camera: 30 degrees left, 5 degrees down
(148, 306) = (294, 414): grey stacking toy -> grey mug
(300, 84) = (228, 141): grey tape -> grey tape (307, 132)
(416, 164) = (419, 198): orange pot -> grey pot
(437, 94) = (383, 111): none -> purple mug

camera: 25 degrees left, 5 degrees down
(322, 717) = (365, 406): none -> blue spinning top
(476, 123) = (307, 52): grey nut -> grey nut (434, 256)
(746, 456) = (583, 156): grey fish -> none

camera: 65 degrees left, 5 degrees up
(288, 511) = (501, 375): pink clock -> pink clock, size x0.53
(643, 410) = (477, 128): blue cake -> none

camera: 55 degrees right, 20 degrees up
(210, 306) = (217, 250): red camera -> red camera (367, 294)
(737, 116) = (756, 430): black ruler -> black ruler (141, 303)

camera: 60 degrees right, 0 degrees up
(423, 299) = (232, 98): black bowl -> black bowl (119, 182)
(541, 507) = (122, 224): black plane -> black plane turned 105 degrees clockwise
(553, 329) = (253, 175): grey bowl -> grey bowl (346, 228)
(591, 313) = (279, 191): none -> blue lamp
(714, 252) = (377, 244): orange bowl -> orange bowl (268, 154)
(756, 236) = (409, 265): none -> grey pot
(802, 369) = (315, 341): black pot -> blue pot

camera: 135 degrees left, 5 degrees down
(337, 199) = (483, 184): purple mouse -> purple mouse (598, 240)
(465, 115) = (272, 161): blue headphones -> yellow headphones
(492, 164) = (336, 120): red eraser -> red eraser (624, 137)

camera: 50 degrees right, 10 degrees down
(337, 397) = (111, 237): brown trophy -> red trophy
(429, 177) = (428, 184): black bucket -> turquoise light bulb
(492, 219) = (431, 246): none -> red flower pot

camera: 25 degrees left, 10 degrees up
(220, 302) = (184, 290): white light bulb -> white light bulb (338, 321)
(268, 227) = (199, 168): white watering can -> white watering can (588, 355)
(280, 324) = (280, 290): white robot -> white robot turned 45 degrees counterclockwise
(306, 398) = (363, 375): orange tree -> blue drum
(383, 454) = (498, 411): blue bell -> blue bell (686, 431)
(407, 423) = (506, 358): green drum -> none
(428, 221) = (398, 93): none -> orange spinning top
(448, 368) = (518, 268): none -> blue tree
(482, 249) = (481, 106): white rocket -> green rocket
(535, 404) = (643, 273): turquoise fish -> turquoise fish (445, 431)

> **What is required**
Would you please filter the lines above and copy every one that includes "bowl"?

> **Result of this task**
(423, 299) = (232, 98): black bowl -> black bowl (119, 182)
(553, 329) = (253, 175): grey bowl -> grey bowl (346, 228)
(714, 252) = (377, 244): orange bowl -> orange bowl (268, 154)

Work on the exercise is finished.